Work to be completed: Count the lines in the material below that contain the string "boxer". Case counts, and your reply should be only the number.

Extracted records:
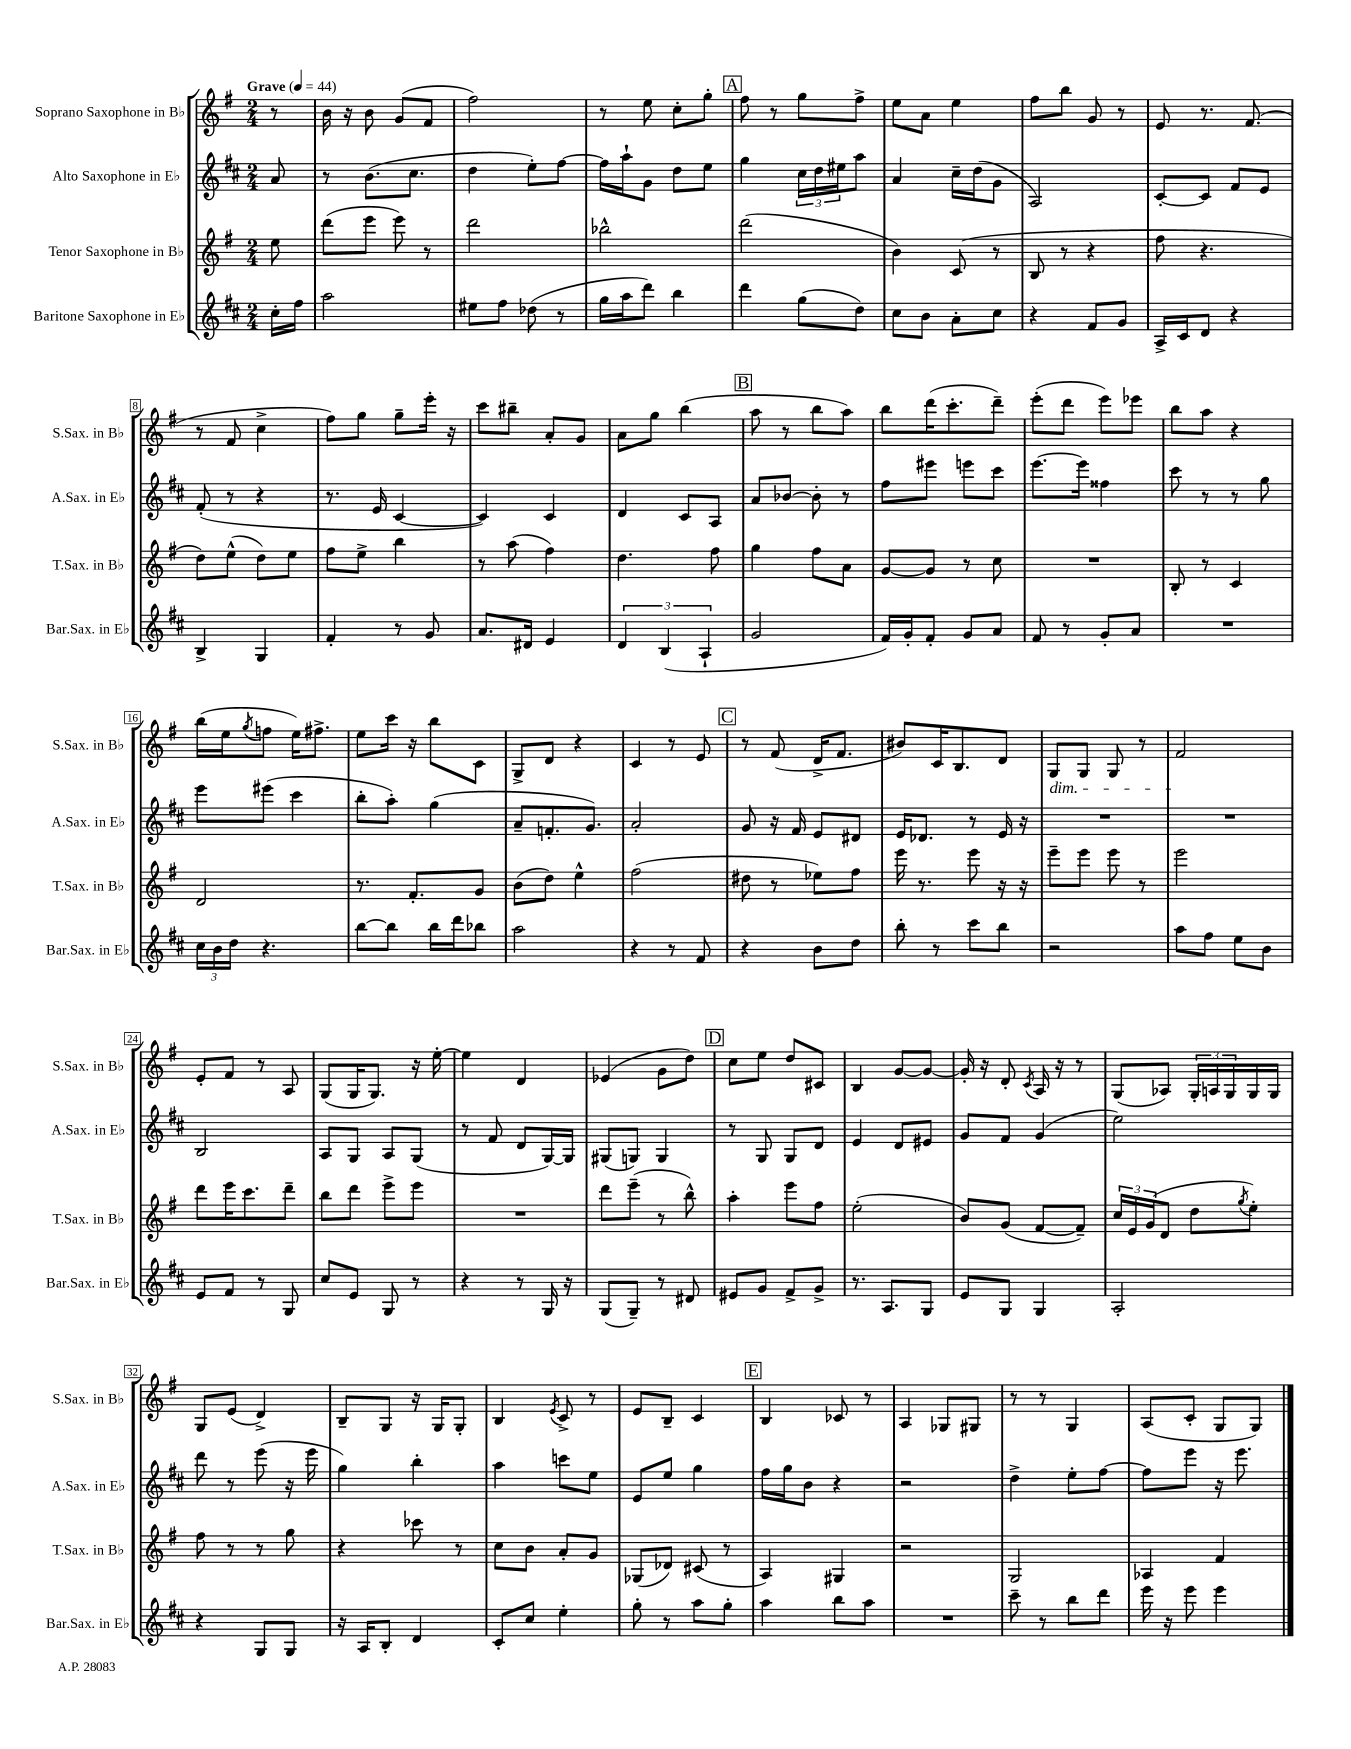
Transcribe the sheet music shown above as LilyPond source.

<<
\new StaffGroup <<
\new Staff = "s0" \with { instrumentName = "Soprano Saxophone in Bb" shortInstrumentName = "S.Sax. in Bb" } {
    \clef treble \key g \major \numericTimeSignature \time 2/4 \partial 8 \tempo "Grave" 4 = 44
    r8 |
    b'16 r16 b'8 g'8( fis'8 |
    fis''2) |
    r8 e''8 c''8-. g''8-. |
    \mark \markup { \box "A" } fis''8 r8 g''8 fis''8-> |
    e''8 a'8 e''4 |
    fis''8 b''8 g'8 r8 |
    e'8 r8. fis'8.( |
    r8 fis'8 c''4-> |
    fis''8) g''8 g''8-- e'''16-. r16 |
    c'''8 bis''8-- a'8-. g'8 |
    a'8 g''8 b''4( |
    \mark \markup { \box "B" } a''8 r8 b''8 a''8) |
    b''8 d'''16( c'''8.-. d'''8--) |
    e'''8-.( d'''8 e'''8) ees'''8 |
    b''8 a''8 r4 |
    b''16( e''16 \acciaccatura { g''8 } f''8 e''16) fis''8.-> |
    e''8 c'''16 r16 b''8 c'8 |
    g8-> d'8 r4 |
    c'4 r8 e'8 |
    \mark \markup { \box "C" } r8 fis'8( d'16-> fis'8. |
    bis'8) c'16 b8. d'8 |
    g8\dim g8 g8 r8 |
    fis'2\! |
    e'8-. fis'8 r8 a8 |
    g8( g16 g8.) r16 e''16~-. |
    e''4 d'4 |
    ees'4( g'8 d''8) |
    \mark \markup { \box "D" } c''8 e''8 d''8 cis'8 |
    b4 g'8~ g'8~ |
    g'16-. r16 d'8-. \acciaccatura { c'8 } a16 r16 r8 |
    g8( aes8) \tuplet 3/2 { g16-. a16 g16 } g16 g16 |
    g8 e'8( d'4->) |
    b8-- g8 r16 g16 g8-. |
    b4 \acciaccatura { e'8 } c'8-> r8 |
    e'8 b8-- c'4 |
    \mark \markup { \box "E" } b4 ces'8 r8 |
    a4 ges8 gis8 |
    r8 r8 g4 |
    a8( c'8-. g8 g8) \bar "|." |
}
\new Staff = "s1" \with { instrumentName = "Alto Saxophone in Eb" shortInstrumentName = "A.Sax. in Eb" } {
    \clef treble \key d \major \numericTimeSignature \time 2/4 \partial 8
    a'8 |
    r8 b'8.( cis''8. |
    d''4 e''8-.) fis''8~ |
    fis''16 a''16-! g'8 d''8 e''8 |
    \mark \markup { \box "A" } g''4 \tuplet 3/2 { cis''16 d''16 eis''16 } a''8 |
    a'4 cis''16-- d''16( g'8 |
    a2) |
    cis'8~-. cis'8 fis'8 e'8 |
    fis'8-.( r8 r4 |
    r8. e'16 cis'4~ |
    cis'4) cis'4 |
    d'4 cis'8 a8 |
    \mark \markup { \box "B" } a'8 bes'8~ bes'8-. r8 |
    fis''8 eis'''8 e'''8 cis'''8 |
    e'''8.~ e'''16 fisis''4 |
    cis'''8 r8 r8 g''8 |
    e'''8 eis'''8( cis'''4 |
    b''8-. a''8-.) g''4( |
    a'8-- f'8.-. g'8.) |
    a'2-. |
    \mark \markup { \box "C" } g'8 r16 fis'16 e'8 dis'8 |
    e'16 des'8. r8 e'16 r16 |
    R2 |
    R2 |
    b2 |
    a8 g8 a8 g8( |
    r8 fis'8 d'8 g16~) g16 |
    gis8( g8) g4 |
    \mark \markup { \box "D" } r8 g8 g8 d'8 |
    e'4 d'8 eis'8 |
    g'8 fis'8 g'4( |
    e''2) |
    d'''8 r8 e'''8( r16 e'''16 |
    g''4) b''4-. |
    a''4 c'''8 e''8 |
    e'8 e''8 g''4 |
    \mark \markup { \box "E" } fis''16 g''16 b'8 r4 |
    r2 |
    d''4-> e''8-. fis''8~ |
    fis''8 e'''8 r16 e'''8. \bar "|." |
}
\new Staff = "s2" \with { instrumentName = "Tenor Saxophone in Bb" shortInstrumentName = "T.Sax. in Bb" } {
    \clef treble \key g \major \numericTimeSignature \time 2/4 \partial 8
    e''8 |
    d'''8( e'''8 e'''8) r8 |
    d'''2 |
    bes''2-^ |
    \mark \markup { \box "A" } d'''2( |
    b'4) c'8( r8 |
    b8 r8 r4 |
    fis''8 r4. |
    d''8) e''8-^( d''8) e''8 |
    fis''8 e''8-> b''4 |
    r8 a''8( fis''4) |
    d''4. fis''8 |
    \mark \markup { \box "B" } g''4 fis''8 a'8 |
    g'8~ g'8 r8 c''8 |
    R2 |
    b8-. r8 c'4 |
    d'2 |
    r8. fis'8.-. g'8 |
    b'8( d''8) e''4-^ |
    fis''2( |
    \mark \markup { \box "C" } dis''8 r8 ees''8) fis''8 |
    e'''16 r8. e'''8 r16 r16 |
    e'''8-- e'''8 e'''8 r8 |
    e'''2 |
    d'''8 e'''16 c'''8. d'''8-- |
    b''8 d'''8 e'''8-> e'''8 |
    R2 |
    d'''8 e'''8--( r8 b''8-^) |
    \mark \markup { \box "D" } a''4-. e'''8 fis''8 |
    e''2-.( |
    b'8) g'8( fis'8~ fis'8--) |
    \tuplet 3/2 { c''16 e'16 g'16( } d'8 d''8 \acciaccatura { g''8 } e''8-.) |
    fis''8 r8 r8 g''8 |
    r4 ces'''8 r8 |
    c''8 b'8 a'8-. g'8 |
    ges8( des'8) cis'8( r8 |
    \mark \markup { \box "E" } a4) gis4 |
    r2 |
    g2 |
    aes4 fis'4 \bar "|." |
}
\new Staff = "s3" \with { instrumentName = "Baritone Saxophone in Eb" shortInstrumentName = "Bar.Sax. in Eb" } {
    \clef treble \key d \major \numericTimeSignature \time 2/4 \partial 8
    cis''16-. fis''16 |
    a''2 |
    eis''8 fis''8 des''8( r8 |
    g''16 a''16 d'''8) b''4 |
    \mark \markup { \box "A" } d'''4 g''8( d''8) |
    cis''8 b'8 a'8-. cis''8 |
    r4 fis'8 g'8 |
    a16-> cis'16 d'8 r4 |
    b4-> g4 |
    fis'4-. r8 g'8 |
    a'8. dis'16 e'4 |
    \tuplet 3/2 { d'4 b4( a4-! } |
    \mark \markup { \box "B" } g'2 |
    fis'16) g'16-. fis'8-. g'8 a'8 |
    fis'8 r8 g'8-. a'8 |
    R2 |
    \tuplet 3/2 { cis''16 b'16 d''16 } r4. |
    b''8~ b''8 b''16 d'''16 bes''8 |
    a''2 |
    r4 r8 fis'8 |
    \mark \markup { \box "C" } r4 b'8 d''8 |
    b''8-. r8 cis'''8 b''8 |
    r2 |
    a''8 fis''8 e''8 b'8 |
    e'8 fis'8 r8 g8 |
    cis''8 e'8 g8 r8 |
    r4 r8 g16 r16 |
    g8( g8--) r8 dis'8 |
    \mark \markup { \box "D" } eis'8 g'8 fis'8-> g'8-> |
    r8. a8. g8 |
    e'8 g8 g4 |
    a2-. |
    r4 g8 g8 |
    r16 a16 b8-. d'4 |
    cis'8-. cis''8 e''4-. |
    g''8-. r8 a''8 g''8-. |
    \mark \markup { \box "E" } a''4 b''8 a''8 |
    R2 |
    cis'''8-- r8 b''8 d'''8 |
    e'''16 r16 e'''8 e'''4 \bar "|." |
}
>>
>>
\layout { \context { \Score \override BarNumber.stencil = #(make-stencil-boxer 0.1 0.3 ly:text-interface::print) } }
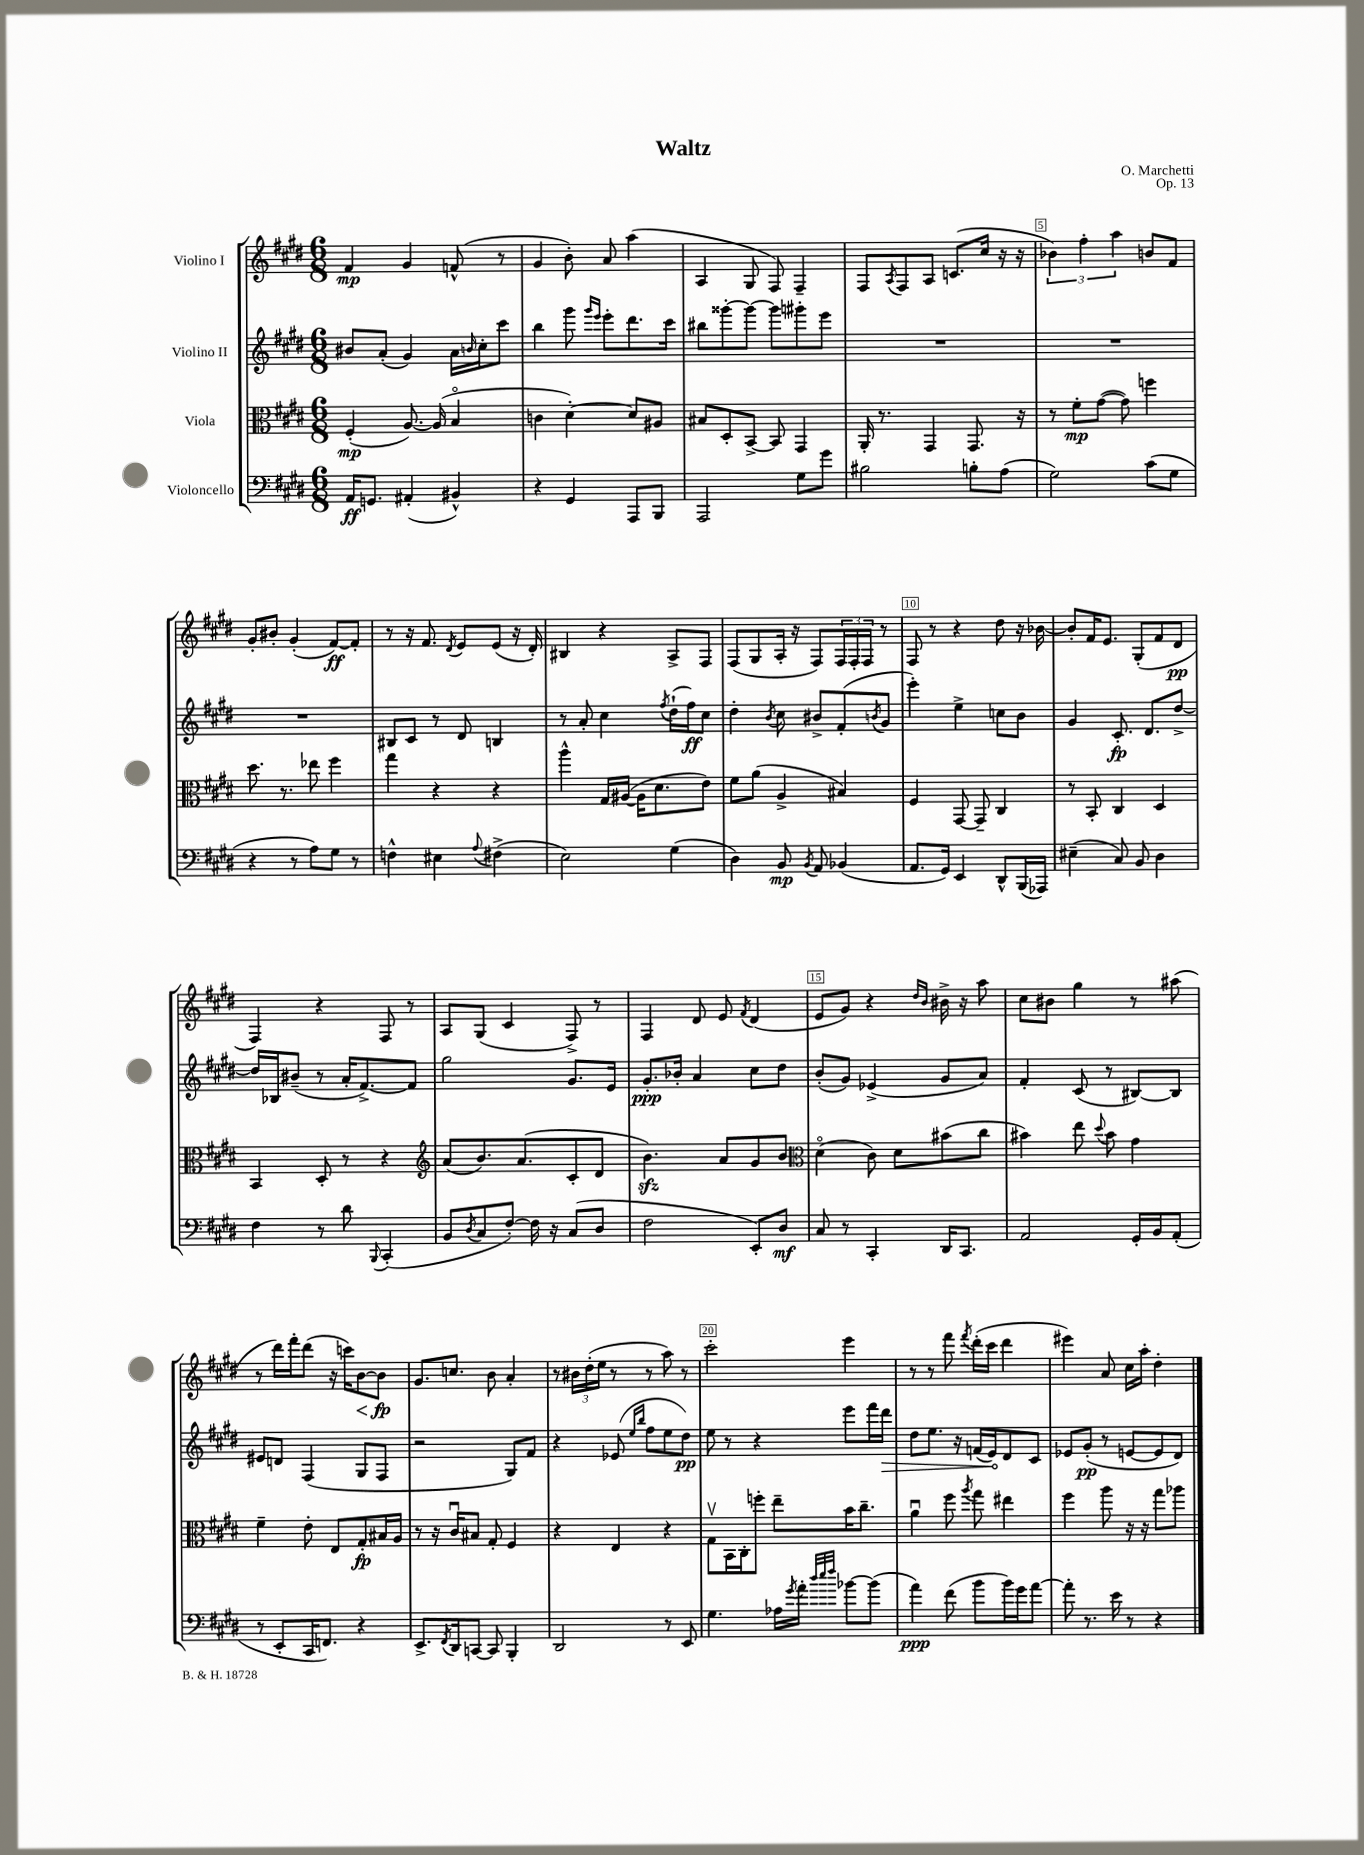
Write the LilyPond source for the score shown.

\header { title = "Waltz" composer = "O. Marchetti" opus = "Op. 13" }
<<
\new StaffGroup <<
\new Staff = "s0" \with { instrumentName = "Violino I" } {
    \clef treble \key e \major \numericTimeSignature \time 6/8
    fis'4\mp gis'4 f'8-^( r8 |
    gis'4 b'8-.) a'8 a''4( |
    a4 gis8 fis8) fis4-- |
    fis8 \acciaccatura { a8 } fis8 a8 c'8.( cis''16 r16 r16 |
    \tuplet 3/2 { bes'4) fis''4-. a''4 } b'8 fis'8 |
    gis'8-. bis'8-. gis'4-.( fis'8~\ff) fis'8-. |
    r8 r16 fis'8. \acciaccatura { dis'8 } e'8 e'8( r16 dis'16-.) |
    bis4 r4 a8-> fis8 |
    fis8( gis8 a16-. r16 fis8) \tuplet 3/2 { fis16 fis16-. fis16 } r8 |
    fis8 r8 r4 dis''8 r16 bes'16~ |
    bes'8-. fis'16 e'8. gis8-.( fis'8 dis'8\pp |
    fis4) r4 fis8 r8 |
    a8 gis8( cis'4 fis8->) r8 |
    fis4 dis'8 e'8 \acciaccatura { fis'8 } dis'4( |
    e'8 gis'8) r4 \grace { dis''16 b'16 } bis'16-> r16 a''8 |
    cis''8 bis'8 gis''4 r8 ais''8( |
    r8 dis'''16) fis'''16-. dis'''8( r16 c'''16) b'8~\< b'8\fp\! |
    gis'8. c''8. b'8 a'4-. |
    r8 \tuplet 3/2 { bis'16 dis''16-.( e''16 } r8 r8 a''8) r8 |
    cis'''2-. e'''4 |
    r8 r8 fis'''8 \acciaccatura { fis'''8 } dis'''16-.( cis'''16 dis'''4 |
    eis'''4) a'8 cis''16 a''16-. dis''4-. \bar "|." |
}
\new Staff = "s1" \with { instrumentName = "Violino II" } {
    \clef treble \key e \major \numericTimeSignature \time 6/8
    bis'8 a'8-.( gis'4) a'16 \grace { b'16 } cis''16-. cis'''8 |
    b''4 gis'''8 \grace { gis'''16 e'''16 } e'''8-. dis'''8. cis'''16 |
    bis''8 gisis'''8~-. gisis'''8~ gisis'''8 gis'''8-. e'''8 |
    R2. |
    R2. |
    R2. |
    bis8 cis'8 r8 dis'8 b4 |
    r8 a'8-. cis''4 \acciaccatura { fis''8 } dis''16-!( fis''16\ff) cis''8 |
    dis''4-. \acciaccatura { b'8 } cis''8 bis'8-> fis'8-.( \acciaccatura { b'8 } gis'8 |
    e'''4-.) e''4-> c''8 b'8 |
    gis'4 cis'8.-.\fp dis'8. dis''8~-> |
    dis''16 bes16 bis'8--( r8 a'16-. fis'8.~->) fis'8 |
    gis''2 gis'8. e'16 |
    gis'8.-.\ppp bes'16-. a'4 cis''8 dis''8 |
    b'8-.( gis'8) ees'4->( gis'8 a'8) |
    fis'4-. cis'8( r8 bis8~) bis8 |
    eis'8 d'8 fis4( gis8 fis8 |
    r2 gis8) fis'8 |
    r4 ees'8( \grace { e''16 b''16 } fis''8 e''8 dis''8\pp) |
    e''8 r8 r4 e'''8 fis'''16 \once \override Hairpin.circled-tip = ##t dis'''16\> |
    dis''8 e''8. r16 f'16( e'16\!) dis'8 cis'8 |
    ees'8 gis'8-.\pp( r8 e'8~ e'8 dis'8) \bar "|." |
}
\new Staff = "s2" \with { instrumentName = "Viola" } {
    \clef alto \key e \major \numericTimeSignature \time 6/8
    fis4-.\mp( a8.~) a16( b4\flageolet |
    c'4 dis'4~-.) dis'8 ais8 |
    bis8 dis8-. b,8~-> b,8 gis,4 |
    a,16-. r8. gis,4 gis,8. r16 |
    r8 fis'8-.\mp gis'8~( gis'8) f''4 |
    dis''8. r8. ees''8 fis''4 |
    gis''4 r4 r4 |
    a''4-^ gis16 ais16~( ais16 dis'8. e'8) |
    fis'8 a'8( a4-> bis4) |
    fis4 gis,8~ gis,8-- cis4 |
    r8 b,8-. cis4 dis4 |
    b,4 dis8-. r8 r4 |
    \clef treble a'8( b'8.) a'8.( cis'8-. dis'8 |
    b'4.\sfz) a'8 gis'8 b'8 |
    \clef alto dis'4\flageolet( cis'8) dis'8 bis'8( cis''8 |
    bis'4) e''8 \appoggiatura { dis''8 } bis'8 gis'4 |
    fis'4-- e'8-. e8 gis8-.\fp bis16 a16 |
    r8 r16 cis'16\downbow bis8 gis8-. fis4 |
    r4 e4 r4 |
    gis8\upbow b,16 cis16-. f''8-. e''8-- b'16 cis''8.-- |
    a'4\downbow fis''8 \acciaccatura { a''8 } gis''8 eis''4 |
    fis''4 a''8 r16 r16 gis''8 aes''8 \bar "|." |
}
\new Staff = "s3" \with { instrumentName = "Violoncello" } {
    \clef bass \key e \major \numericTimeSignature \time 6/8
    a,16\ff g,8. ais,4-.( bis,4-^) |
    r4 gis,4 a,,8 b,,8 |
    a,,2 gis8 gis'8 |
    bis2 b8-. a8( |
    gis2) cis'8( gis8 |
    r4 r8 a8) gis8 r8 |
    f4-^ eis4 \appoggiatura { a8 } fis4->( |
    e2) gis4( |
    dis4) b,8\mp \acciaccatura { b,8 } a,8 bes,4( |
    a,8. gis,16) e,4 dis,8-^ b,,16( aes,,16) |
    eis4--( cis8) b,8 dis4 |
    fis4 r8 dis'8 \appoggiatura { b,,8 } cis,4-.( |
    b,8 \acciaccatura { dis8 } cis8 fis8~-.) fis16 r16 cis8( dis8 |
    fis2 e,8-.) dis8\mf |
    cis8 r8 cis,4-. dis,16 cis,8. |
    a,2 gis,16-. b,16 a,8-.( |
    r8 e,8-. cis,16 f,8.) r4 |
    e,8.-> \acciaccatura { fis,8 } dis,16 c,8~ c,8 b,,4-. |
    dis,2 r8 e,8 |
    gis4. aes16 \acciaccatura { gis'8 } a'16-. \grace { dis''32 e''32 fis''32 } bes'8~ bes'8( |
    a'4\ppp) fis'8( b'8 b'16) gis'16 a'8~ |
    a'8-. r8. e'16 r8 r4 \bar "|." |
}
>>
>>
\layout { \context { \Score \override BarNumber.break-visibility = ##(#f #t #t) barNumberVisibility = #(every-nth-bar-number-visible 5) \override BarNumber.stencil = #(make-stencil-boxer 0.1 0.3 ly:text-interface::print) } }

Output for this exercise: 2